### Exercise brief
A word-for-word copy of the entries, with images excluded, is the expected answer.

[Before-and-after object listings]

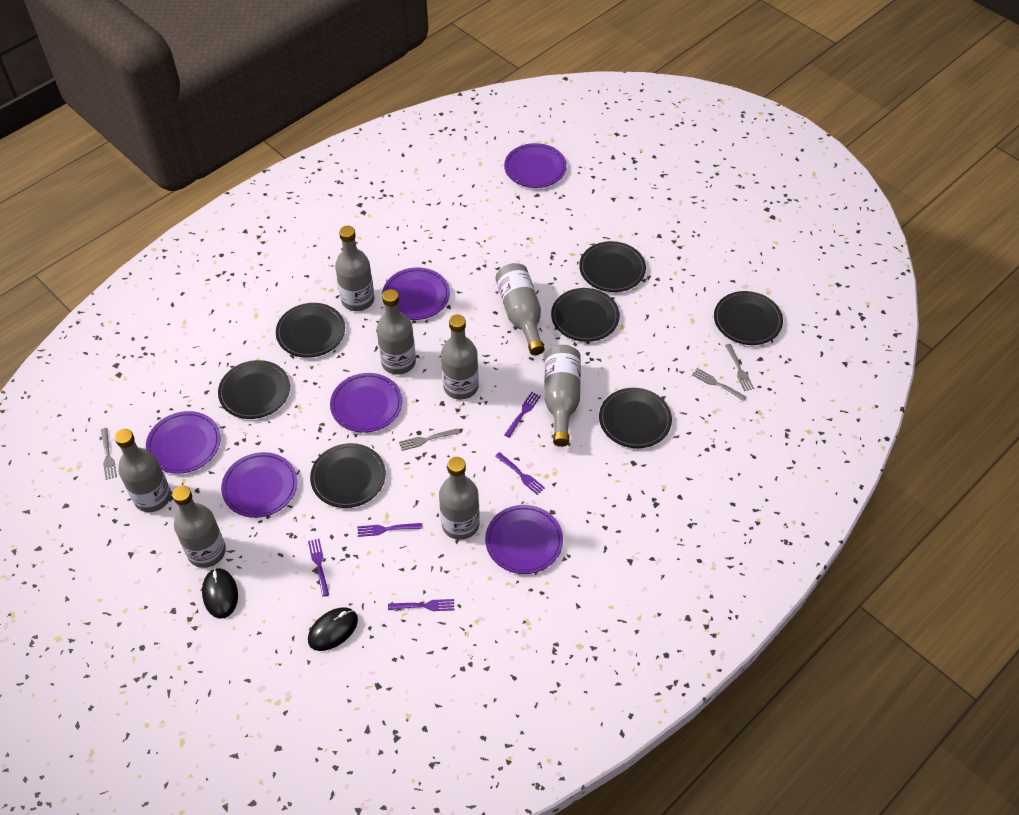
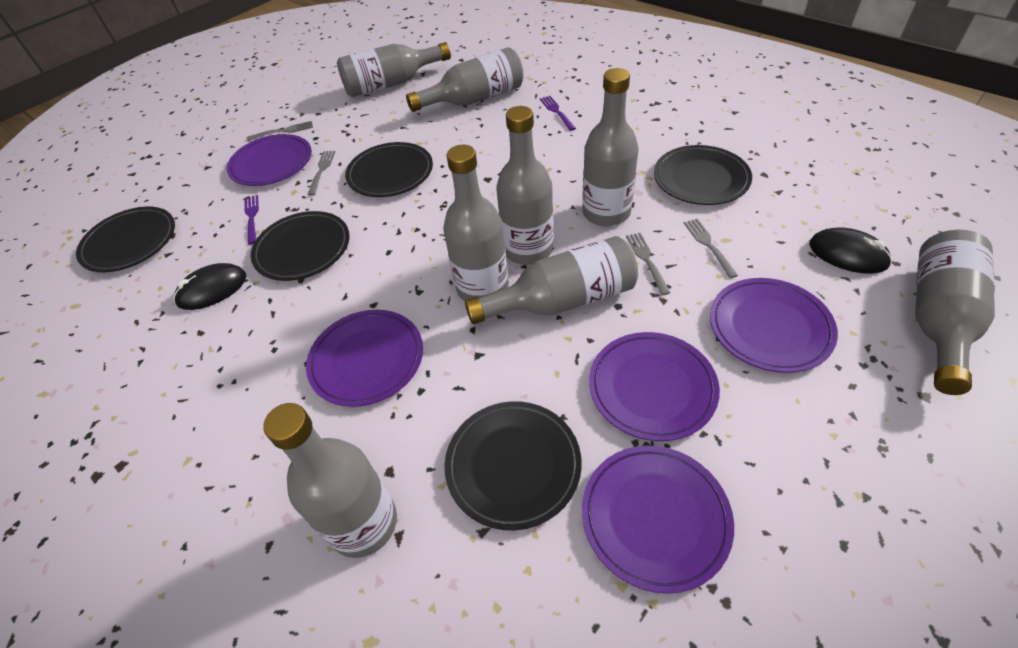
black plate: 7 -> 5
purple fork: 5 -> 2
purple plate: 6 -> 5

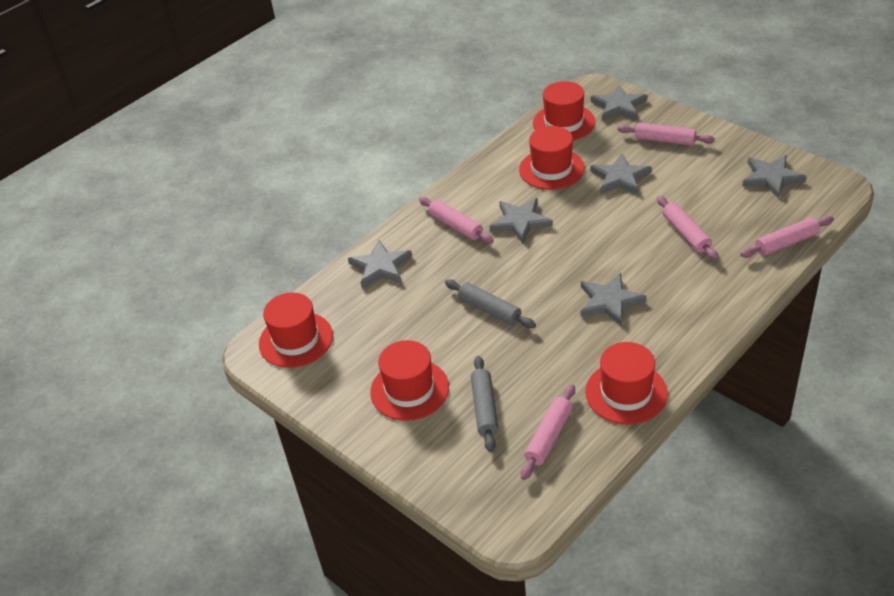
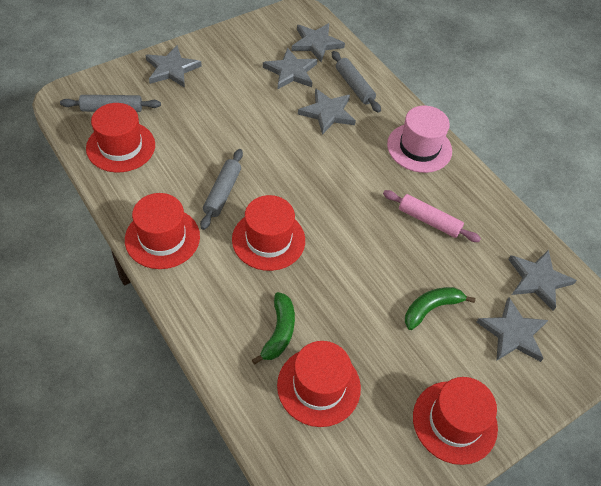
green banana: 0 -> 2
grey rolling pin: 2 -> 3
pink hat: 0 -> 1
pink rolling pin: 5 -> 1

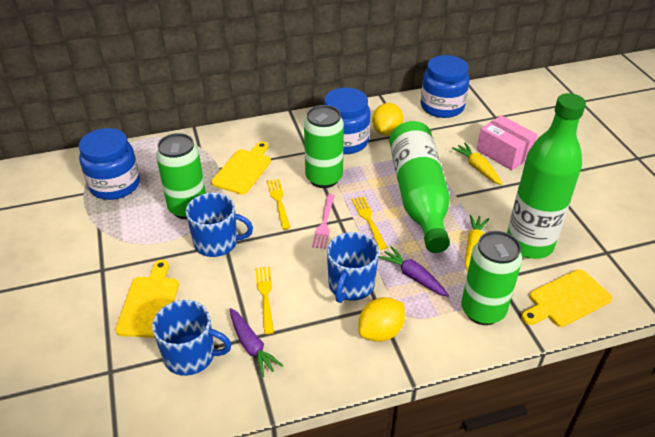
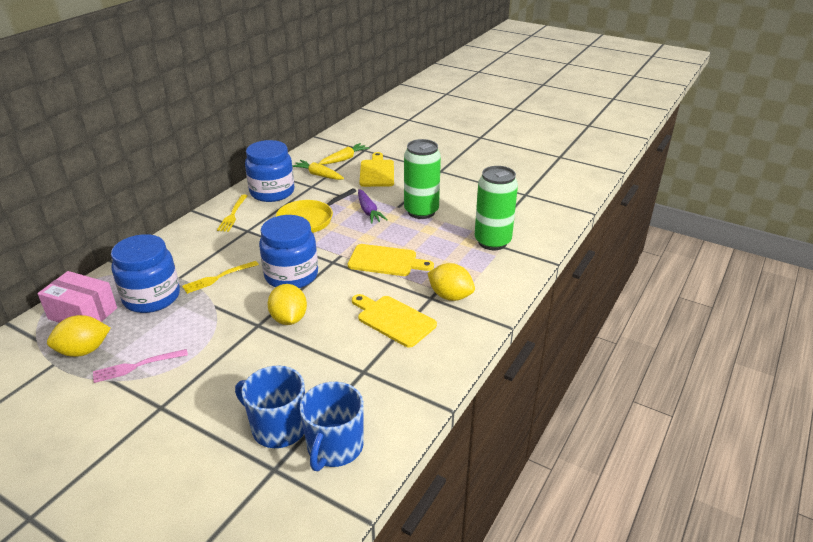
blue mug: 3 -> 2
green bottle: 2 -> 0
green can: 3 -> 2
purple carrot: 2 -> 1
yellow fork: 3 -> 2
yellow lemon: 2 -> 3
yellow pan: 0 -> 1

### Task answer
black plate: 7 -> 5
purple fork: 5 -> 2
purple plate: 6 -> 5

green banana: 0 -> 2
grey rolling pin: 2 -> 3
pink hat: 0 -> 1
pink rolling pin: 5 -> 1

blue mug: 3 -> 2
green bottle: 2 -> 0
green can: 3 -> 2
purple carrot: 2 -> 1
yellow fork: 3 -> 2
yellow lemon: 2 -> 3
yellow pan: 0 -> 1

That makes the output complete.